The records:
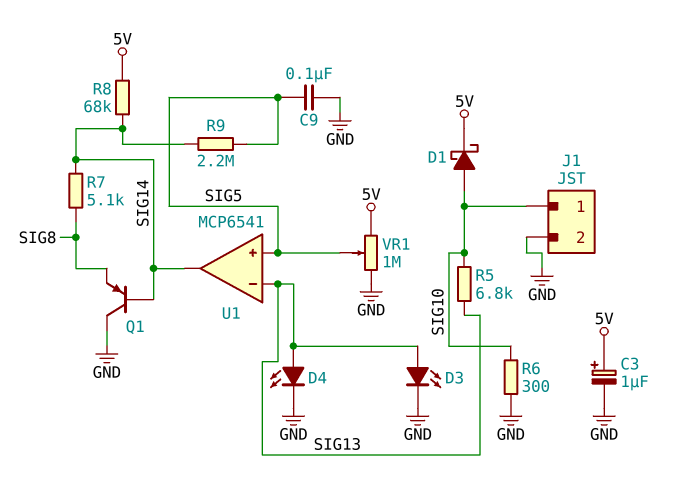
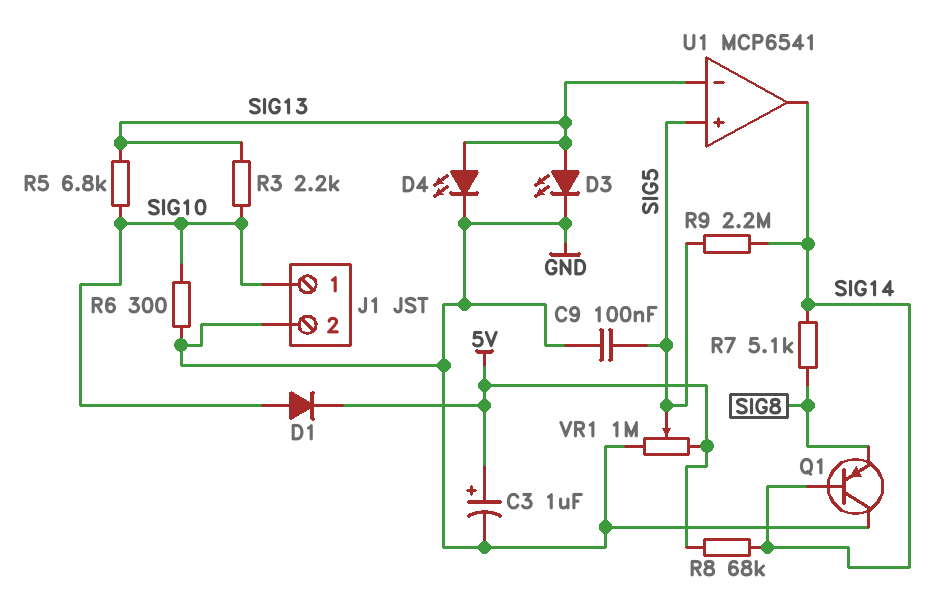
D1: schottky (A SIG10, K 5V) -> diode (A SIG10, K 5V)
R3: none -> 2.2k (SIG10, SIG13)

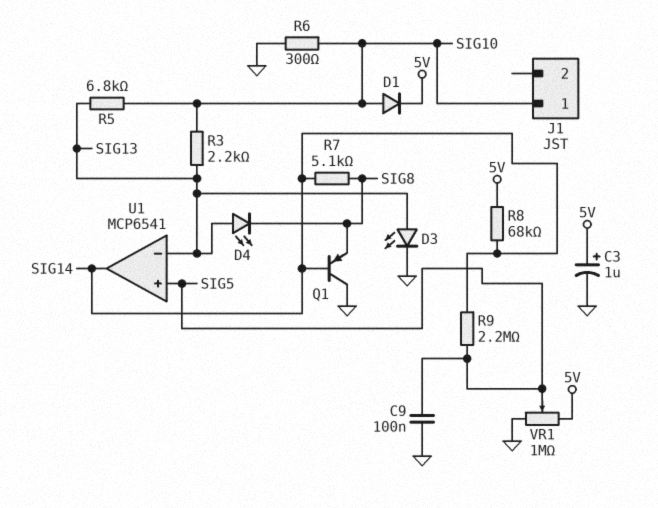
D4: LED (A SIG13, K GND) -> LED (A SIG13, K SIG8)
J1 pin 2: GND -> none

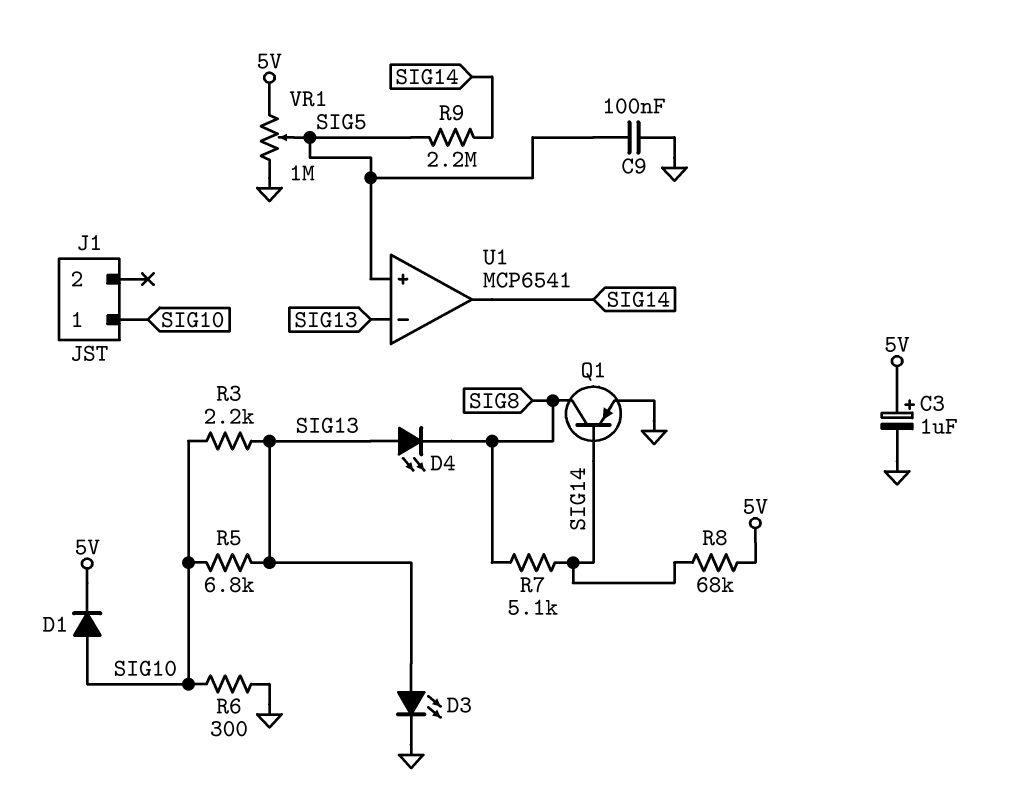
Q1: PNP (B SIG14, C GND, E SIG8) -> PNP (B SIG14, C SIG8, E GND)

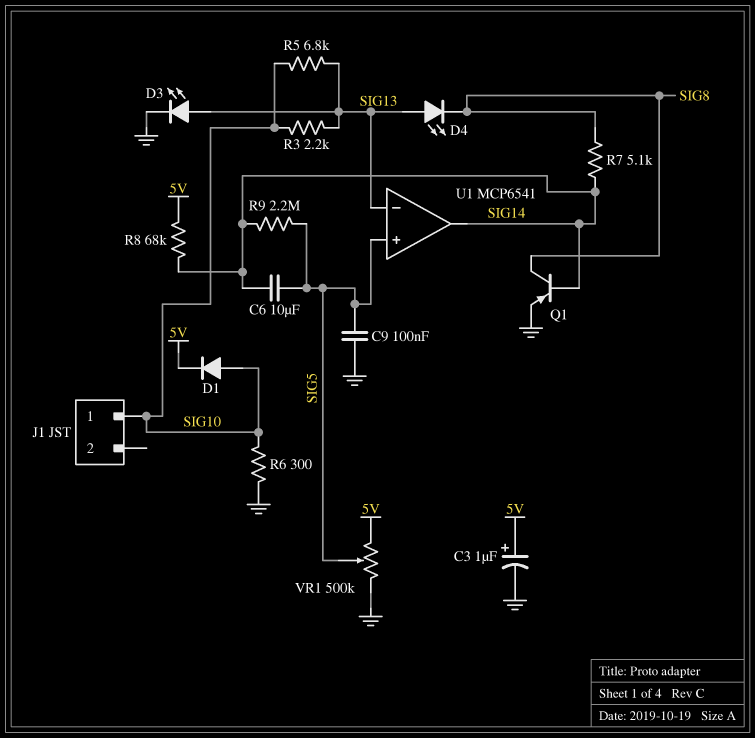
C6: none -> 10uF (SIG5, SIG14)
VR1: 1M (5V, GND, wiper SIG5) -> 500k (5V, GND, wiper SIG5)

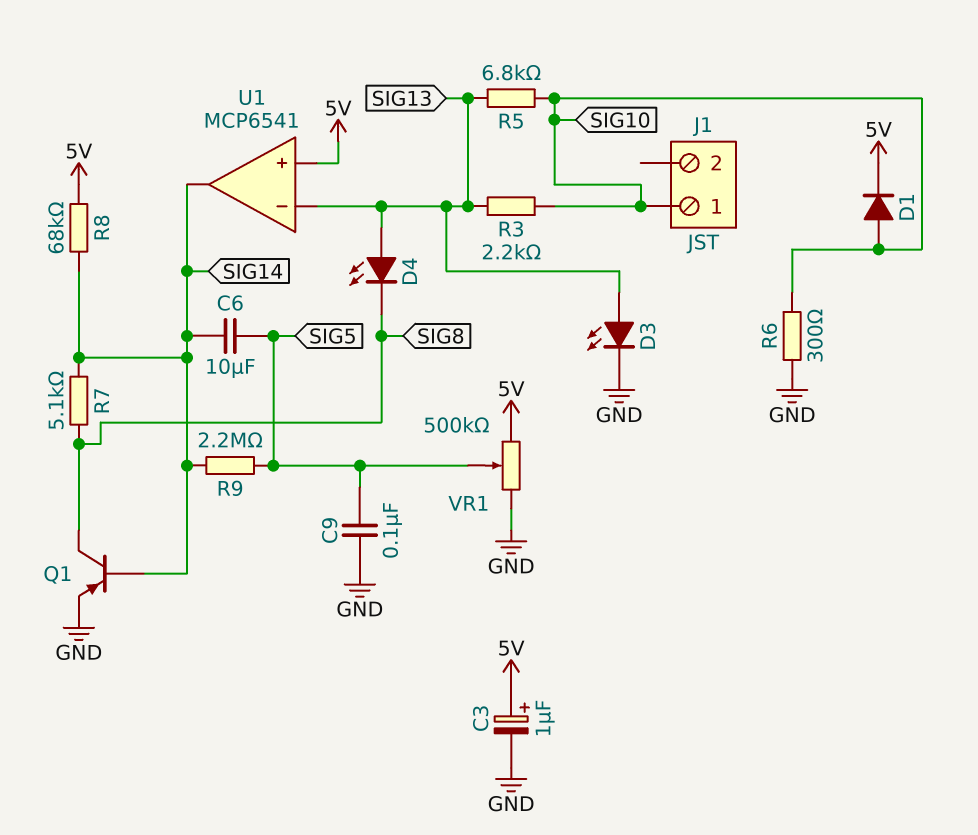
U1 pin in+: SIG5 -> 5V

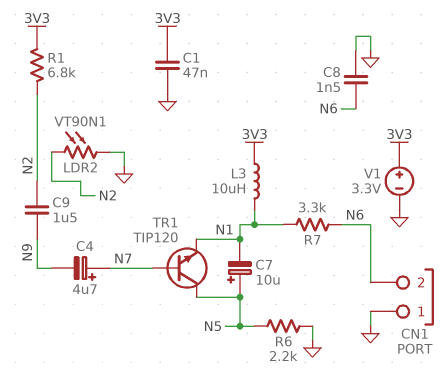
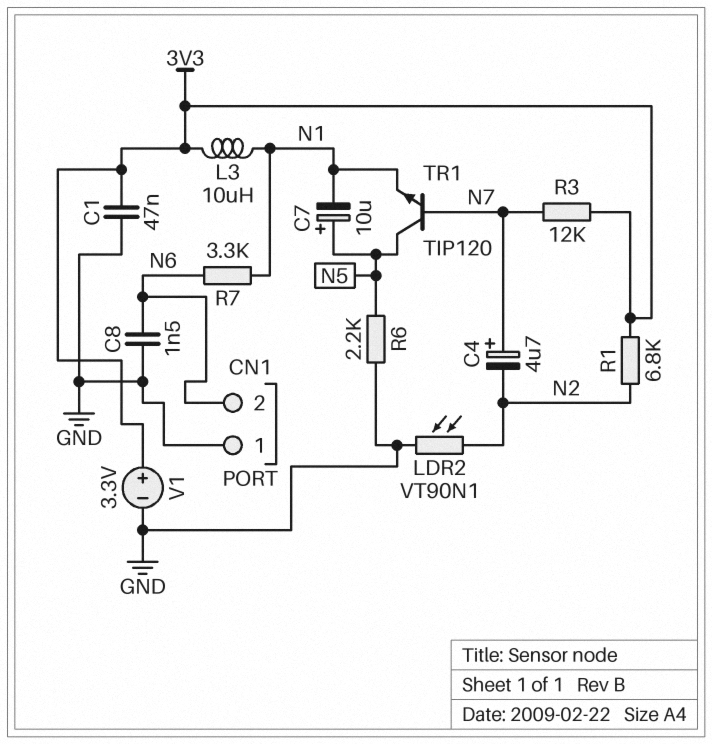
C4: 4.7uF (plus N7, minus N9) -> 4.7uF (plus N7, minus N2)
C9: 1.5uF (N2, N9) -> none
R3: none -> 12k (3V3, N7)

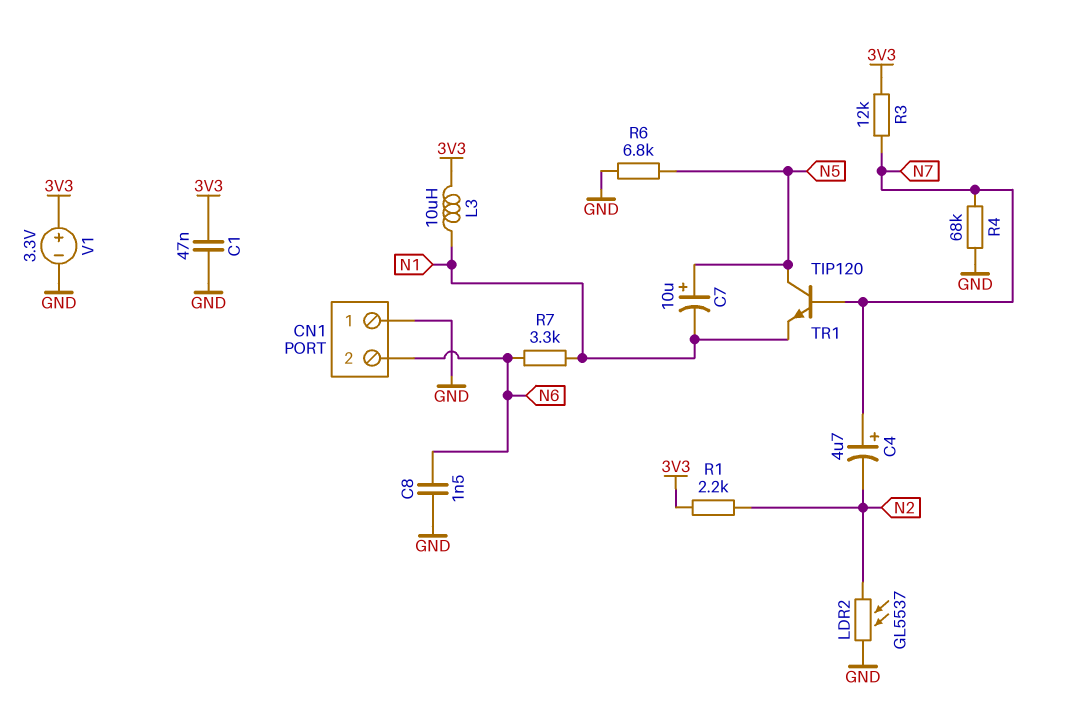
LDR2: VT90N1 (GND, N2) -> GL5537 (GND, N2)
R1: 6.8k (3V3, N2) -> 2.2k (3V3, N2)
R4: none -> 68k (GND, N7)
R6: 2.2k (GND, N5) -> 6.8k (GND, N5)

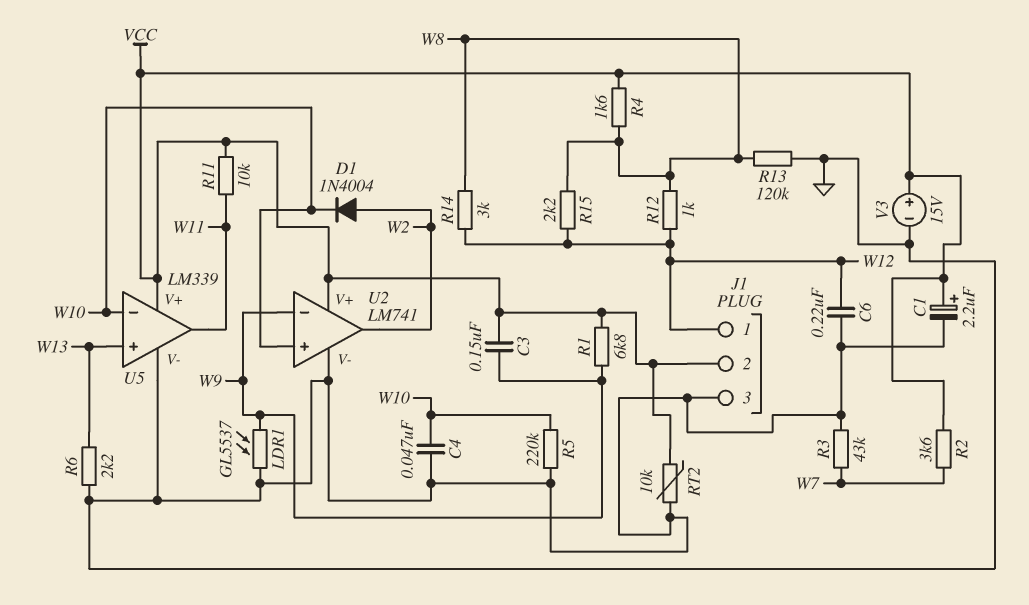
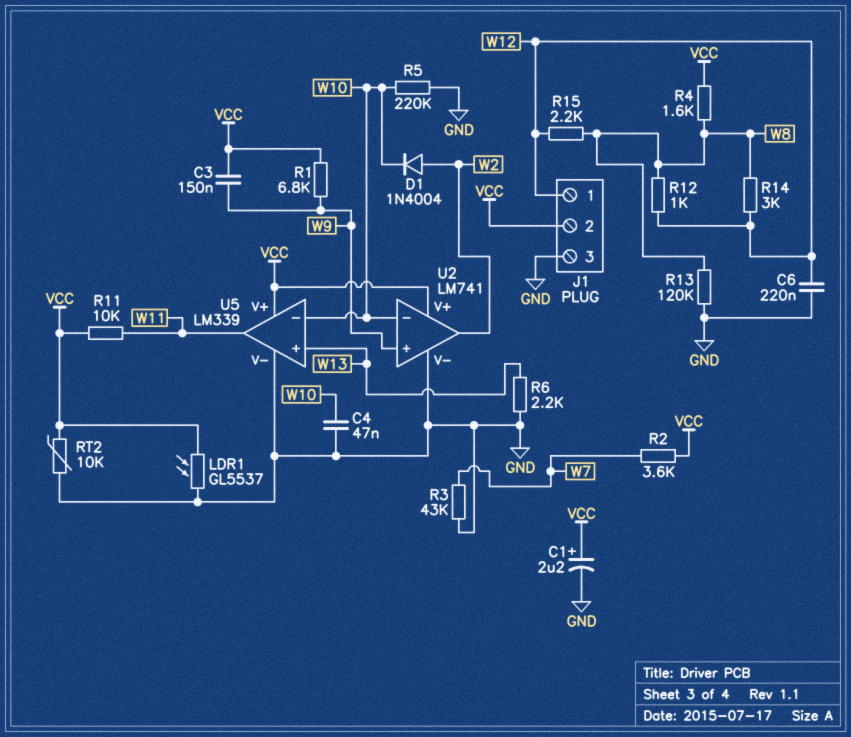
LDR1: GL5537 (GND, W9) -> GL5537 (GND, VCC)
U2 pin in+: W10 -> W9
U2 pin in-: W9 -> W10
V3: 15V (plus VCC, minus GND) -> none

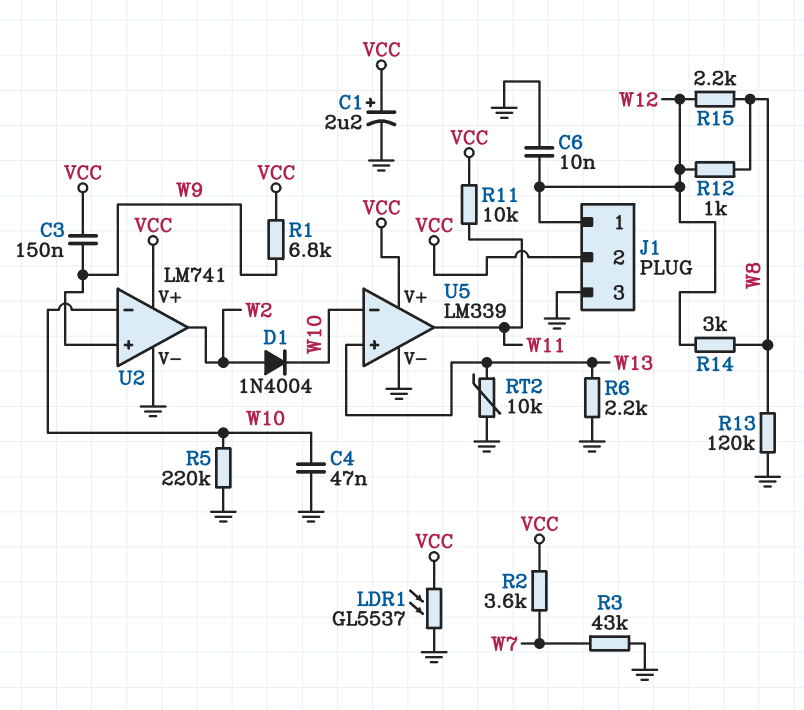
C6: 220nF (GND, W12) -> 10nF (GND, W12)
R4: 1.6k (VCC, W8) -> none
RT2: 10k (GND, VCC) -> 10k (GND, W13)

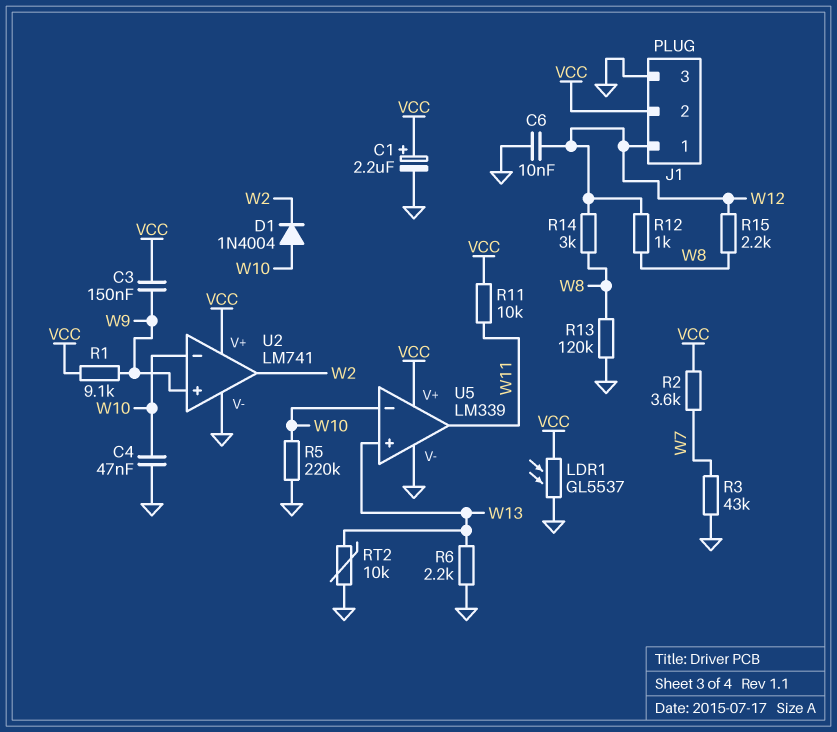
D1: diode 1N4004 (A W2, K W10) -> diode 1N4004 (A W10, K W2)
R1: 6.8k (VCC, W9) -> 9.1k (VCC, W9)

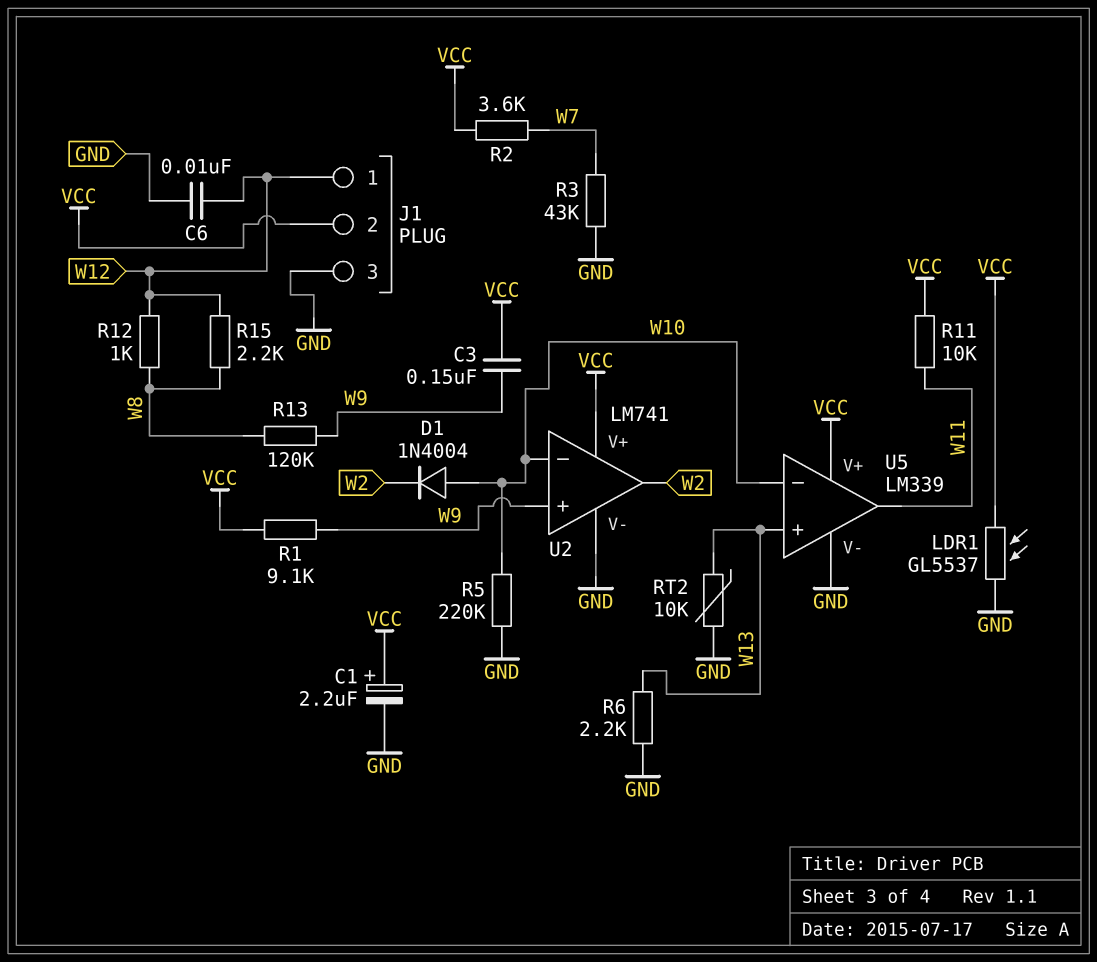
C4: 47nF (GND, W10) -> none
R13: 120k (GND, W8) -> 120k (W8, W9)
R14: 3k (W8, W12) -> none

Exercise prompt: Go through the records above and copy every line with the word "minus".

Task answer:
C4: 4.7uF (plus N7, minus N9) -> 4.7uF (plus N7, minus N2)
V3: 15V (plus VCC, minus GND) -> none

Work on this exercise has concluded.